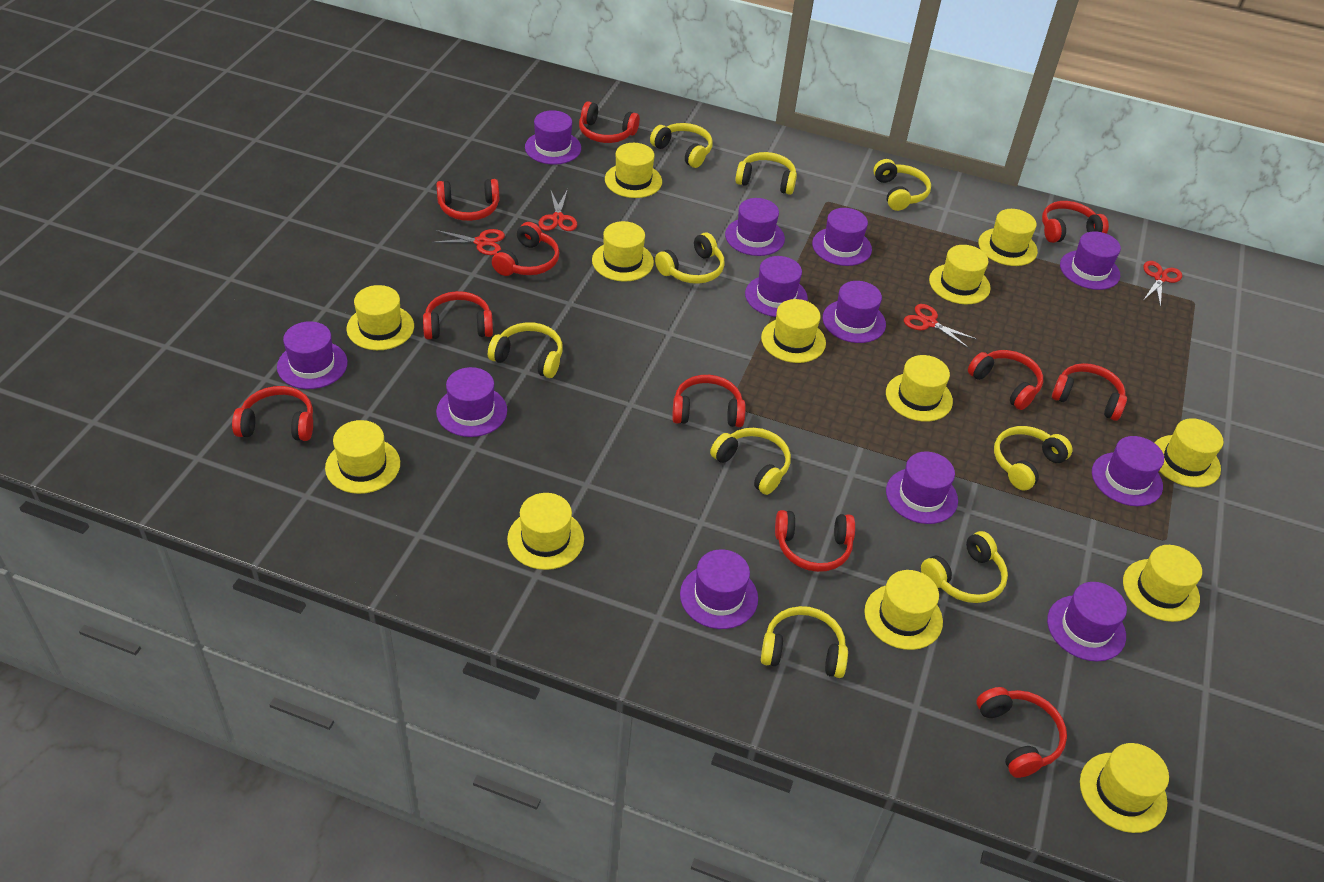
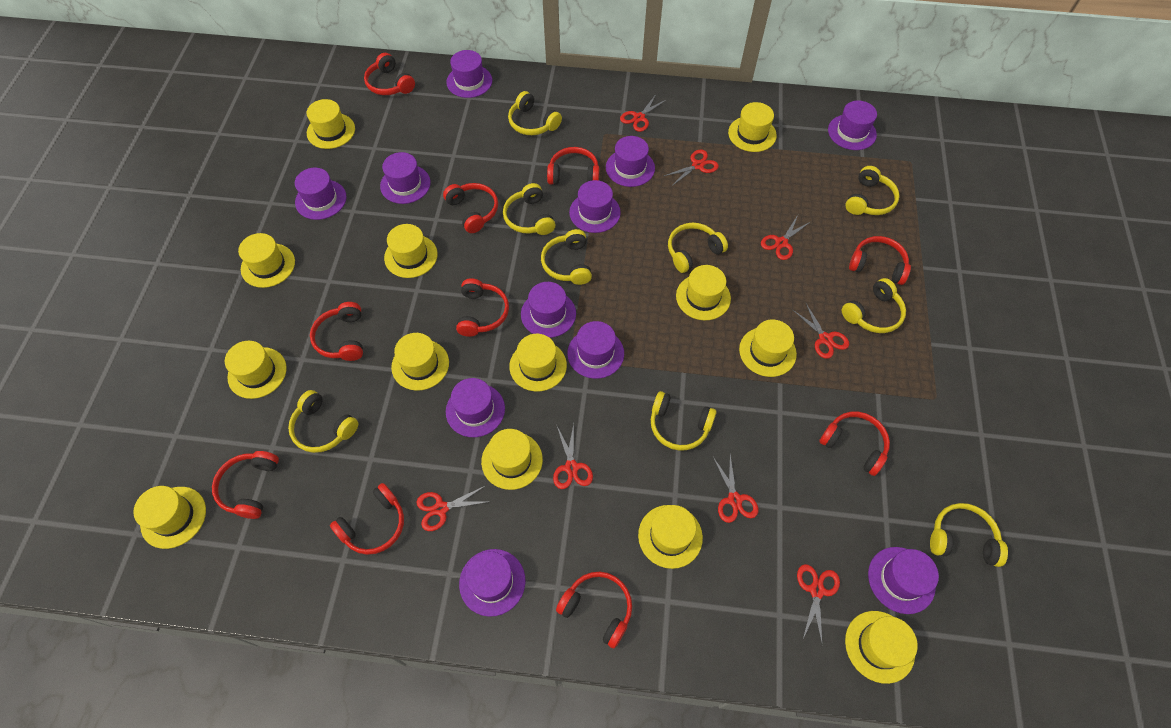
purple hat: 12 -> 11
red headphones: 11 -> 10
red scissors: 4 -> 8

--

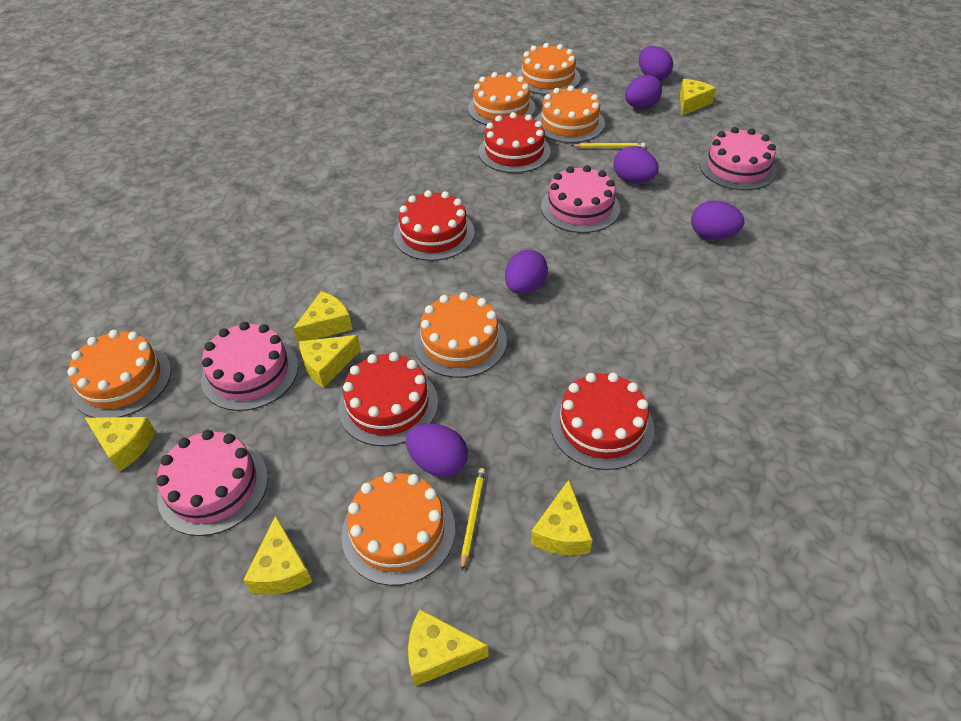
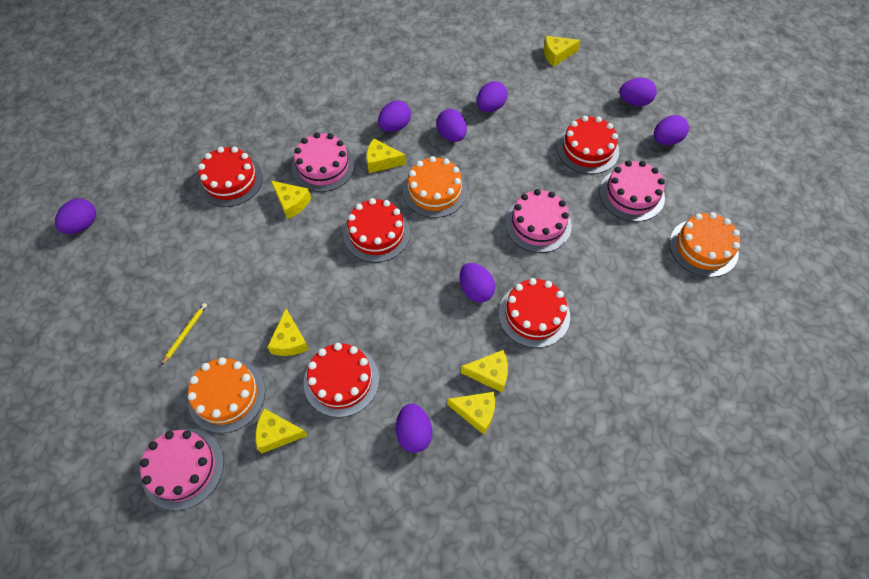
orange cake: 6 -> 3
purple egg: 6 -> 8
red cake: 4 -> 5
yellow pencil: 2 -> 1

| WHAT THE EXERCISE ASKS |
The listing above holds a line with "purple hat: 12 -> 11" and a line with "red scissors: 4 -> 8". Print the stretch from the first through the second, exactly and alone.

| WORKED SOLUTION |
purple hat: 12 -> 11
red headphones: 11 -> 10
red scissors: 4 -> 8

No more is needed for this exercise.